## Information shown
===

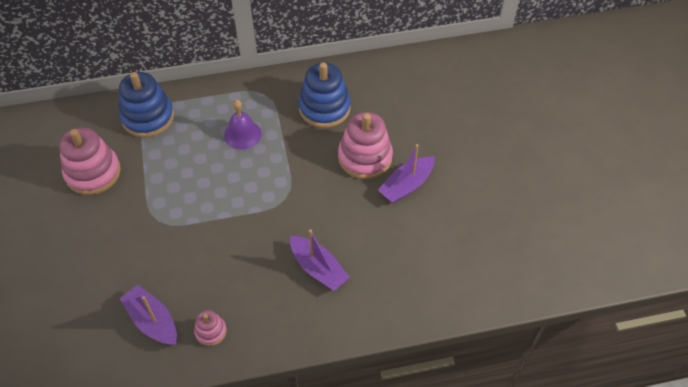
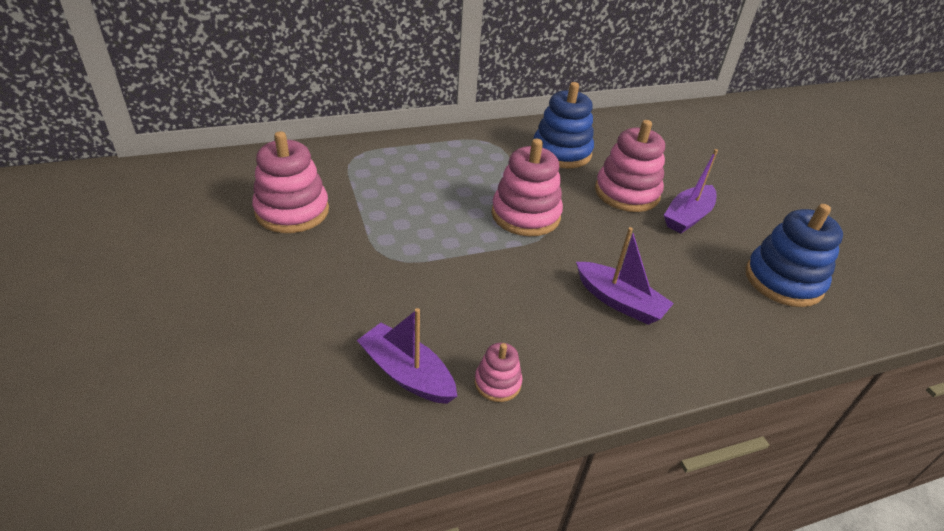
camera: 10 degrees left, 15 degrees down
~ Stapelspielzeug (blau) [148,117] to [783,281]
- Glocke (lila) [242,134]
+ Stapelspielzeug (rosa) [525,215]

===

## Directions
Every line of the listing must be reproduced exactly, though the pictures are to be left out.

## Answer for the task
camera: 10 degrees left, 15 degrees down
~ Stapelspielzeug (blau) [148,117] to [783,281]
- Glocke (lila) [242,134]
+ Stapelspielzeug (rosa) [525,215]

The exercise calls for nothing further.